Every entry below should come back unchanged, except that the pictures are dropped.

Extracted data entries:
↓↓↓

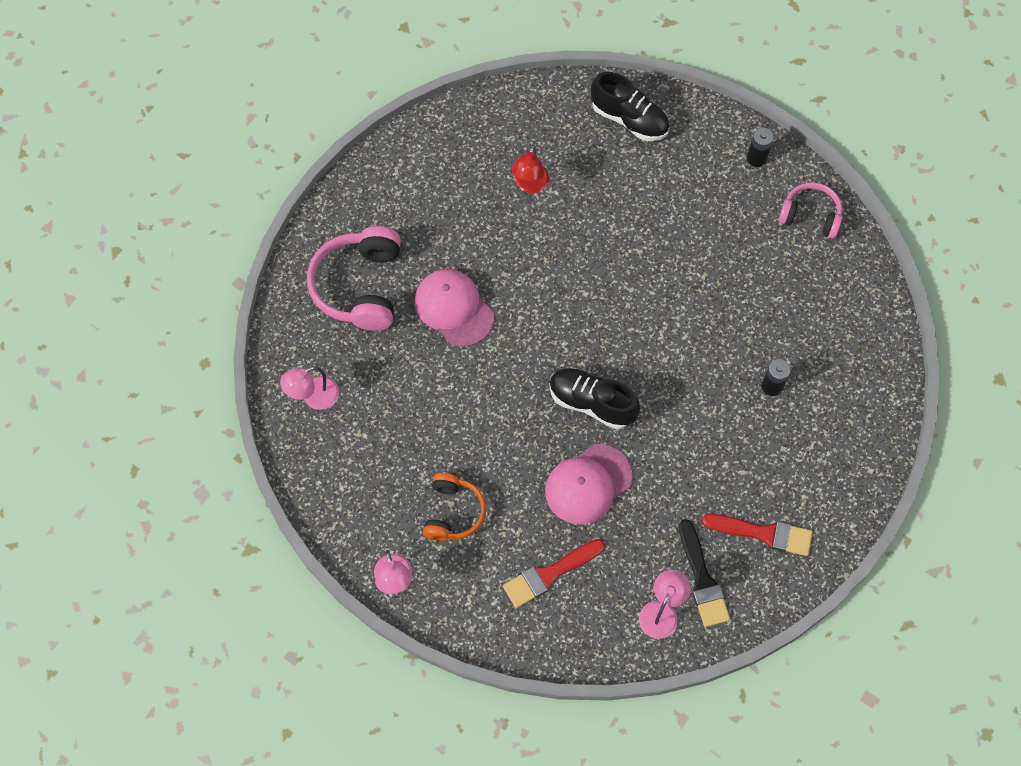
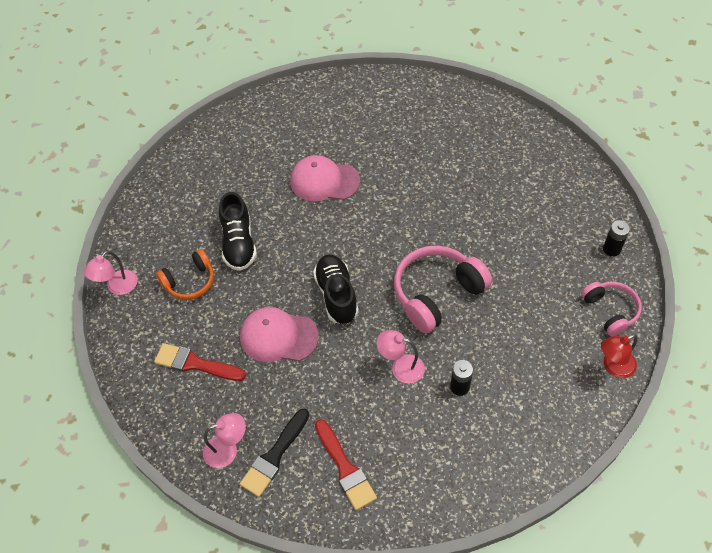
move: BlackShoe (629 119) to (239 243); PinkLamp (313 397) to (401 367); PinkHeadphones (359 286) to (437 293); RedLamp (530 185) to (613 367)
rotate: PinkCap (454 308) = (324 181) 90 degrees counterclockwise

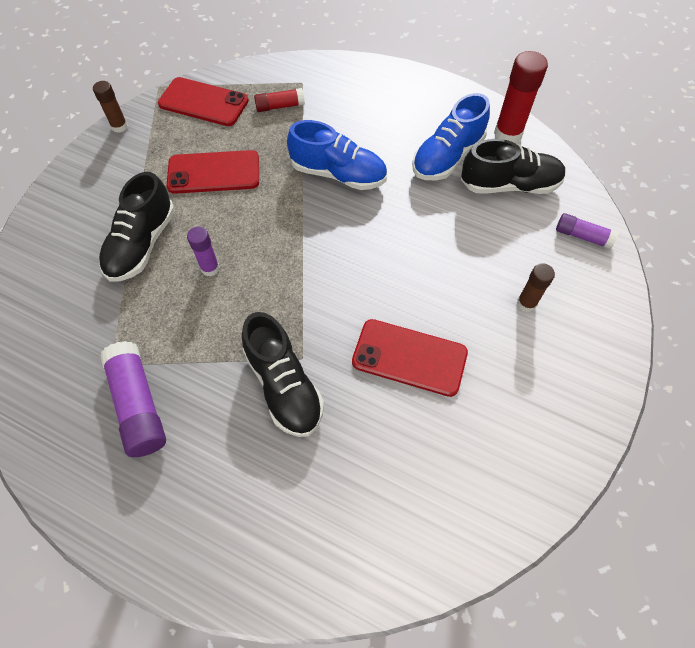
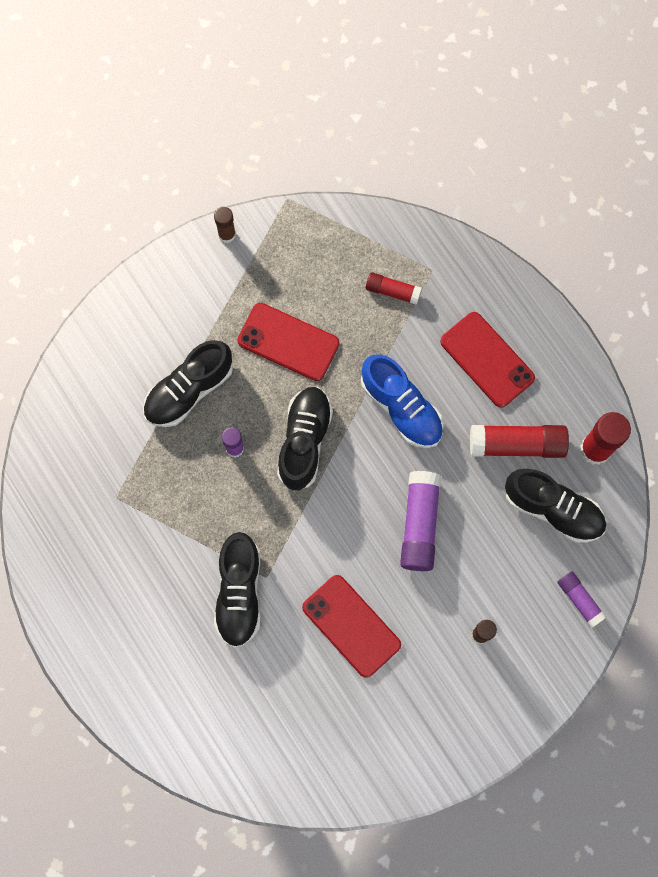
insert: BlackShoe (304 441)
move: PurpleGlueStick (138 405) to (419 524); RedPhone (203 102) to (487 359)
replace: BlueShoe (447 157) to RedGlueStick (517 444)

↑↑↑

**Solution to this task**
move: BlackShoe (629 119) to (239 243); PinkLamp (313 397) to (401 367); PinkHeadphones (359 286) to (437 293); RedLamp (530 185) to (613 367)
rotate: PinkCap (454 308) = (324 181) 90 degrees counterclockwise

insert: BlackShoe (304 441)
move: PurpleGlueStick (138 405) to (419 524); RedPhone (203 102) to (487 359)
replace: BlueShoe (447 157) to RedGlueStick (517 444)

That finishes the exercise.